» EXERCISE PROMPT
Set down every entry exactly as given. Pictures are to be left out.

SUPPLIED ENTRIES section start

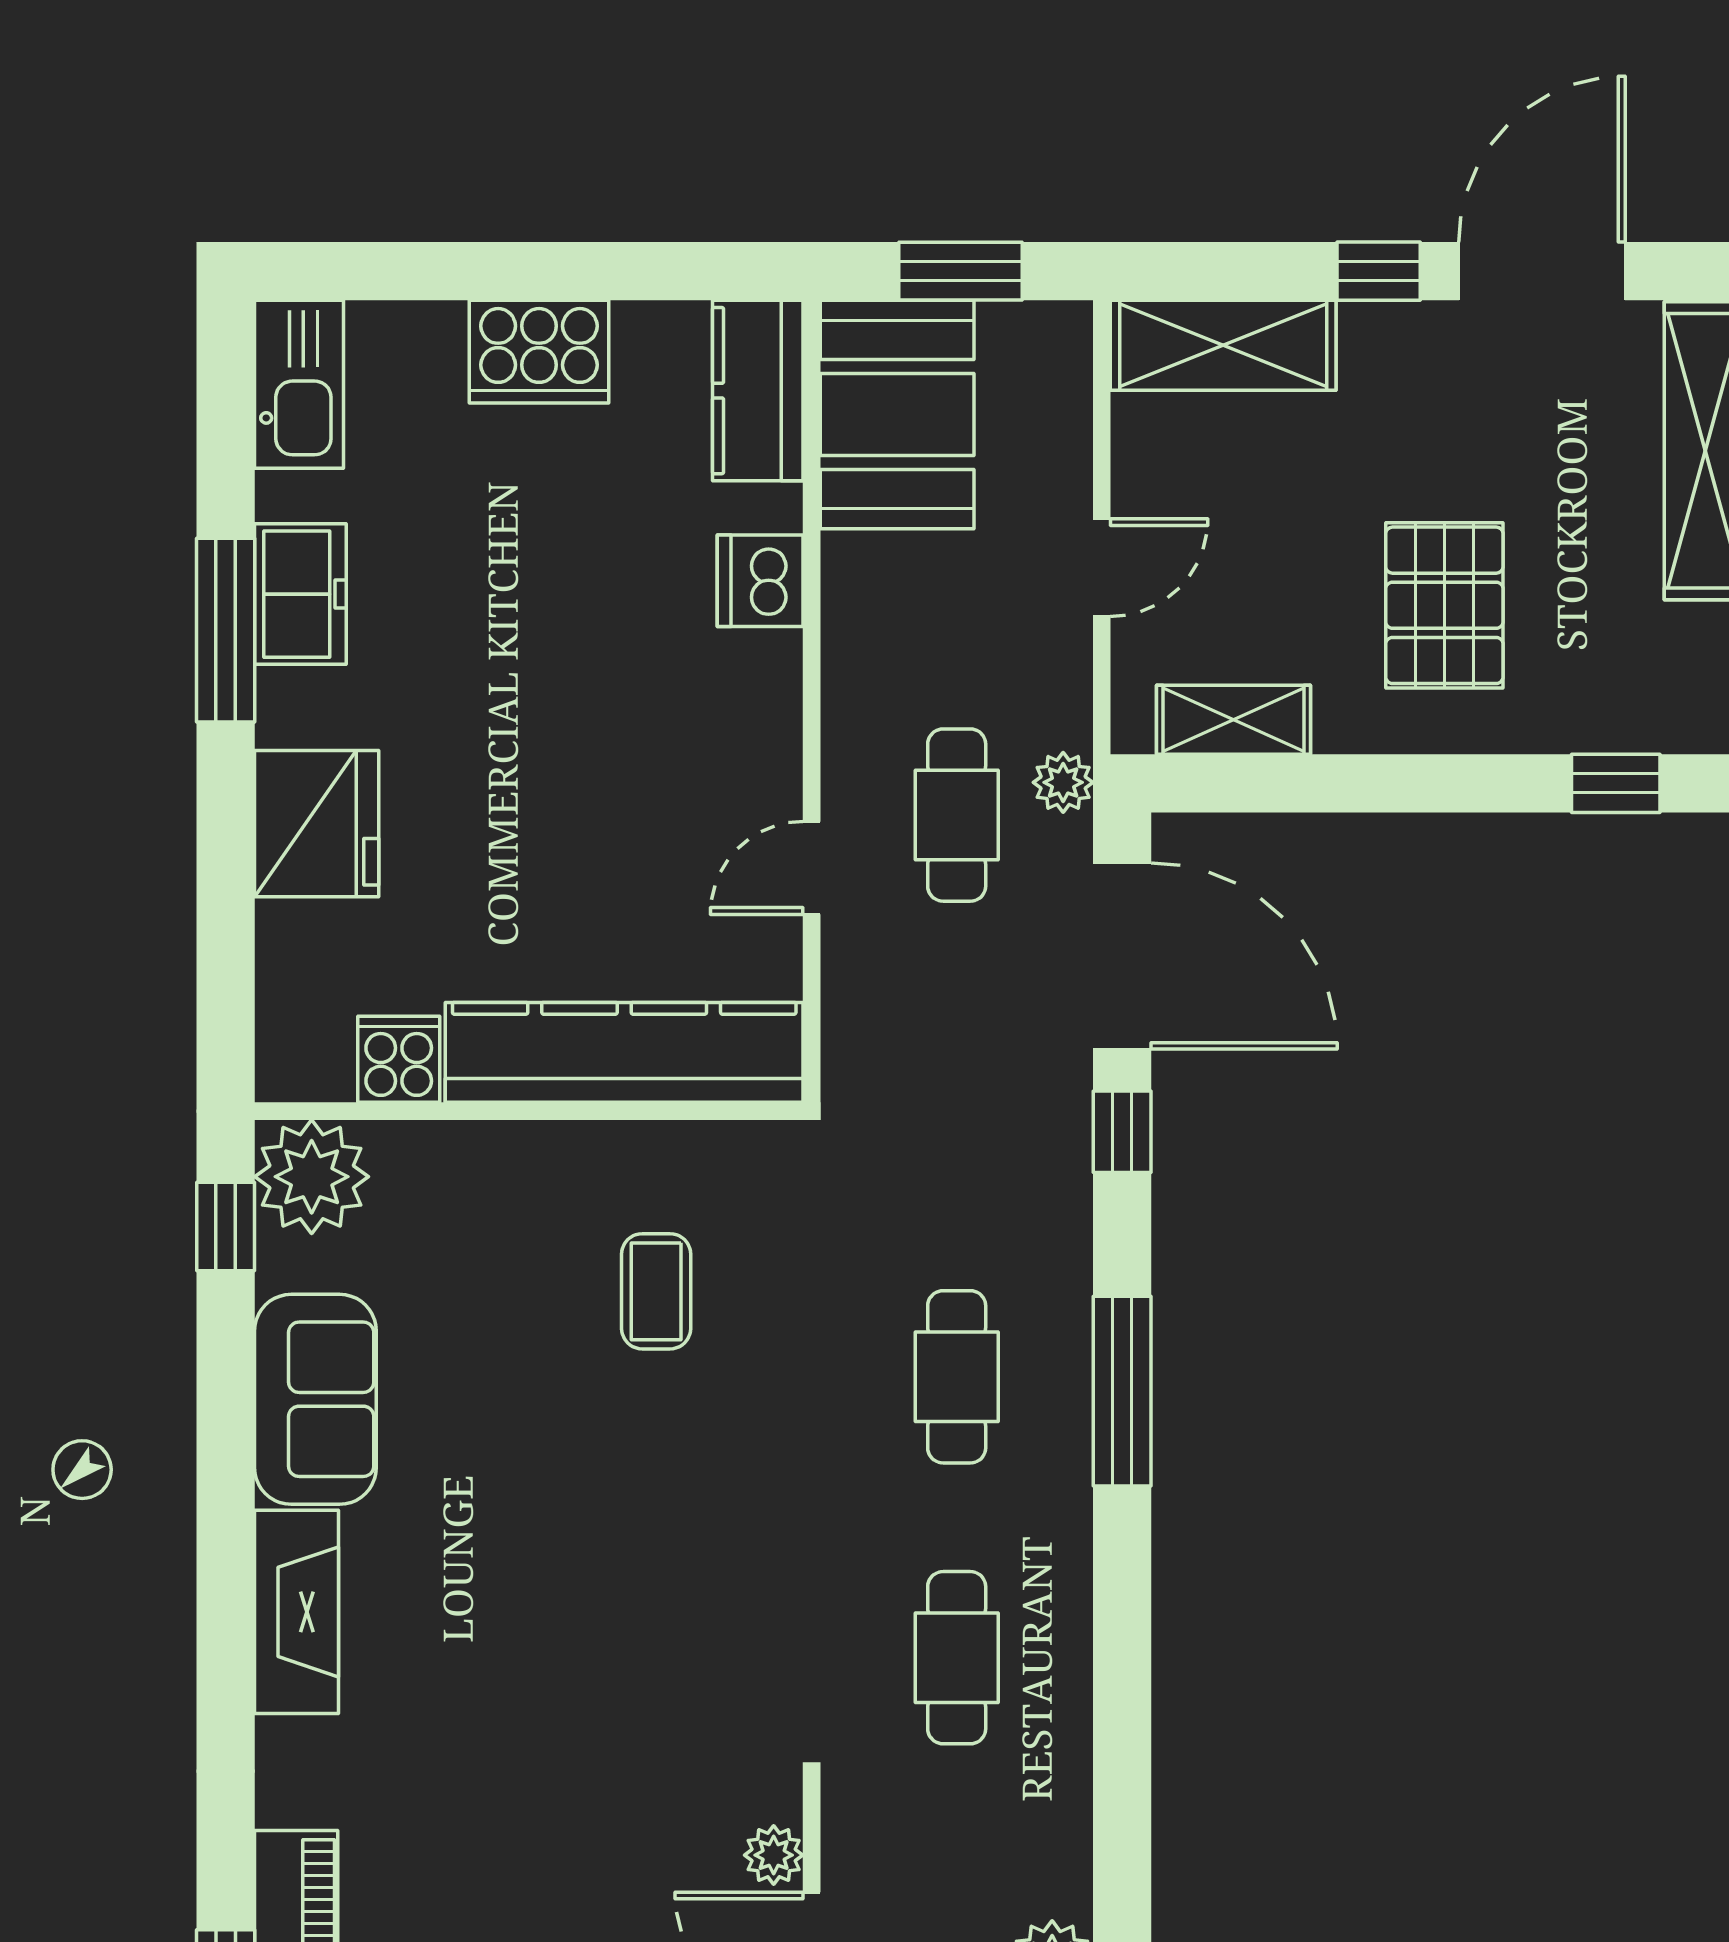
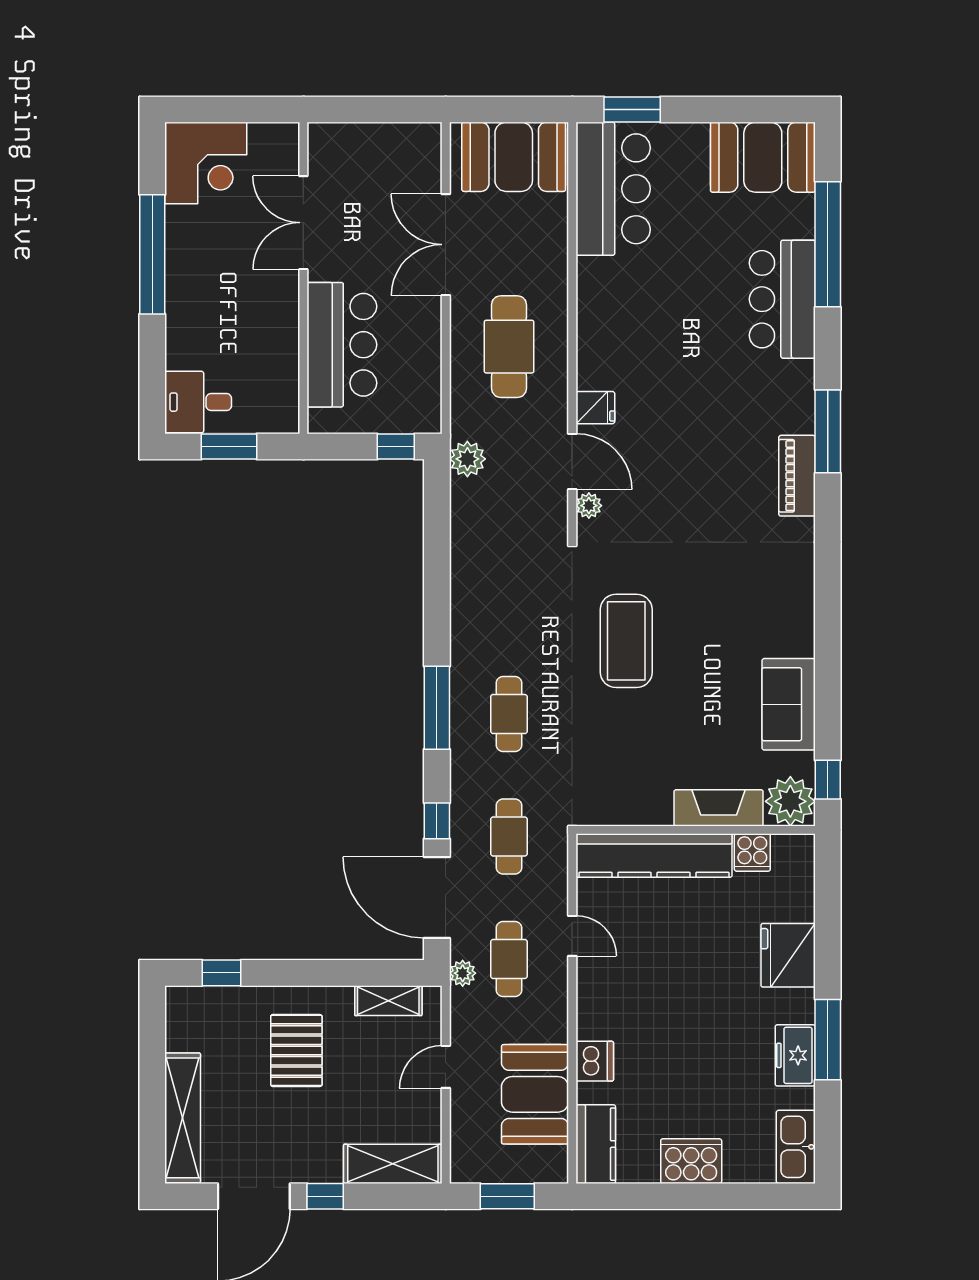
booth: (897, 415) -> (535, 1094), moved
door: (812, 868) -> (572, 936), hinge flipped
coffee table: (656, 1291) -> (626, 641), moved, width x1.86, depth x1.72
fireplace: (297, 1612) -> (719, 808), moved, turned 90
cafe table: (957, 1658) -> (509, 837), moved

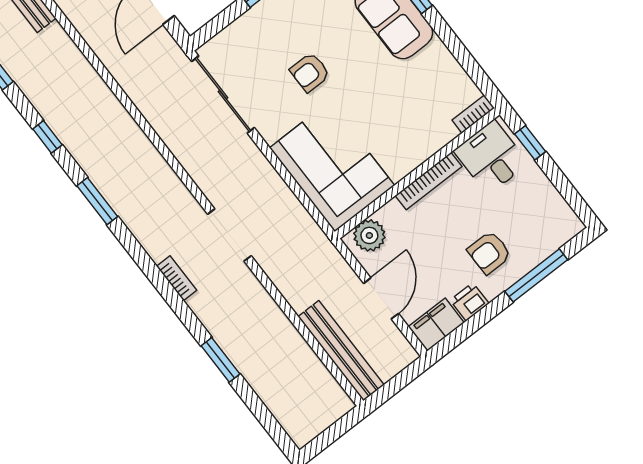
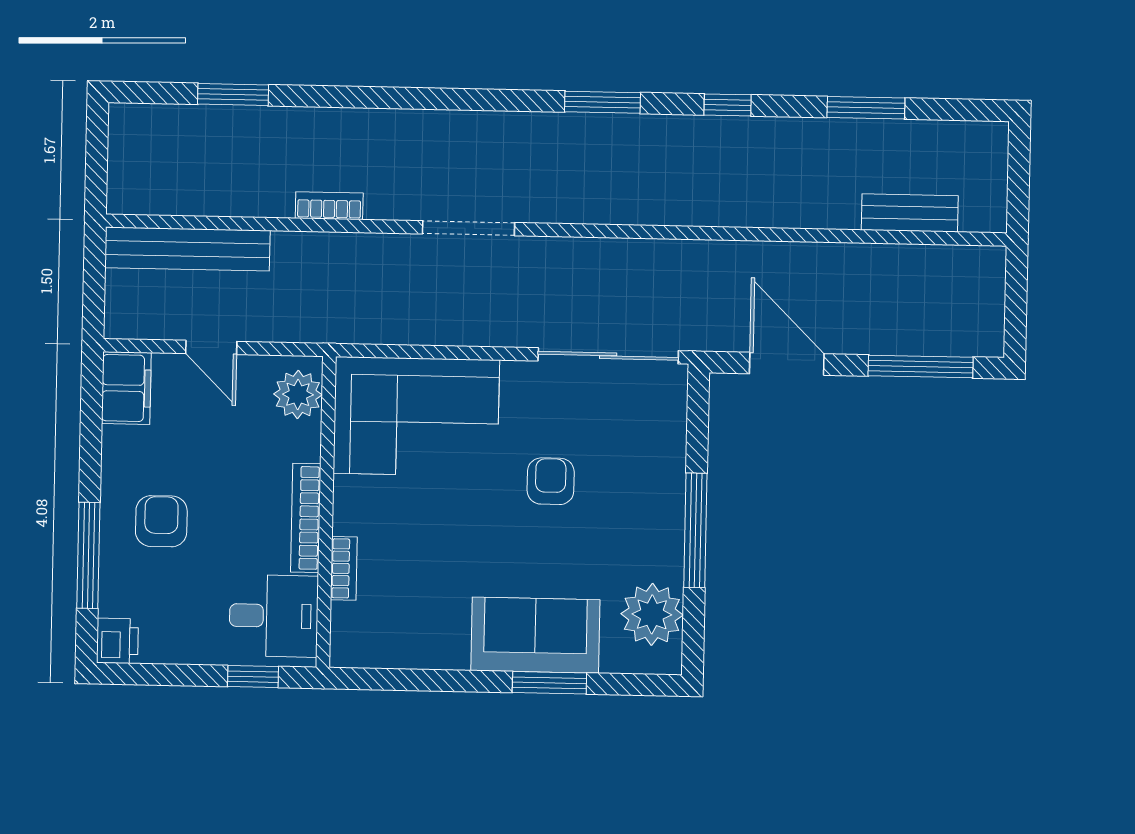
bookcase: (473, 114) -> (344, 568), moved
doorway: (229, 235) -> (469, 228), moved
bookcase: (177, 278) -> (329, 206), moved, turned 180
door: (381, 298) -> (211, 347), width x0.73
printer: (470, 302) -> (117, 641), moved
window: (220, 360) -> (233, 95), moved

SUPPLIED ENTRIES section end

» ANSWER SECTION
booth: (897, 415) -> (535, 1094), moved
door: (812, 868) -> (572, 936), hinge flipped
coffee table: (656, 1291) -> (626, 641), moved, width x1.86, depth x1.72
fireplace: (297, 1612) -> (719, 808), moved, turned 90
cafe table: (957, 1658) -> (509, 837), moved

bookcase: (473, 114) -> (344, 568), moved
doorway: (229, 235) -> (469, 228), moved
bookcase: (177, 278) -> (329, 206), moved, turned 180
door: (381, 298) -> (211, 347), width x0.73
printer: (470, 302) -> (117, 641), moved
window: (220, 360) -> (233, 95), moved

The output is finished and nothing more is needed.